▶ _Assignment_
Apart from the pictures, every line below needs to be reproduced verbatim.

[Shape state change listings]
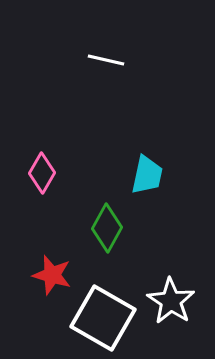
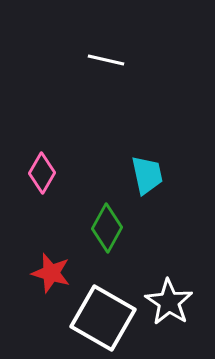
cyan trapezoid: rotated 24 degrees counterclockwise
red star: moved 1 px left, 2 px up
white star: moved 2 px left, 1 px down
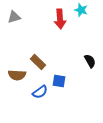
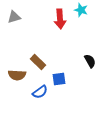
blue square: moved 2 px up; rotated 16 degrees counterclockwise
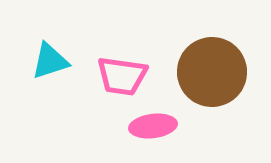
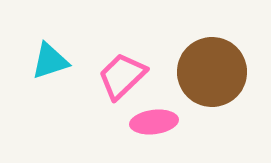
pink trapezoid: rotated 128 degrees clockwise
pink ellipse: moved 1 px right, 4 px up
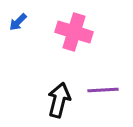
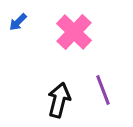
pink cross: rotated 27 degrees clockwise
purple line: rotated 72 degrees clockwise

▶ _Task solution_
cyan trapezoid: rotated 24 degrees counterclockwise
red star: moved 1 px left, 2 px up
white star: moved 2 px left, 1 px down
blue square: moved 2 px up; rotated 16 degrees counterclockwise
pink trapezoid: rotated 128 degrees clockwise
pink ellipse: moved 1 px right, 4 px up
pink cross: rotated 27 degrees clockwise
purple line: rotated 72 degrees clockwise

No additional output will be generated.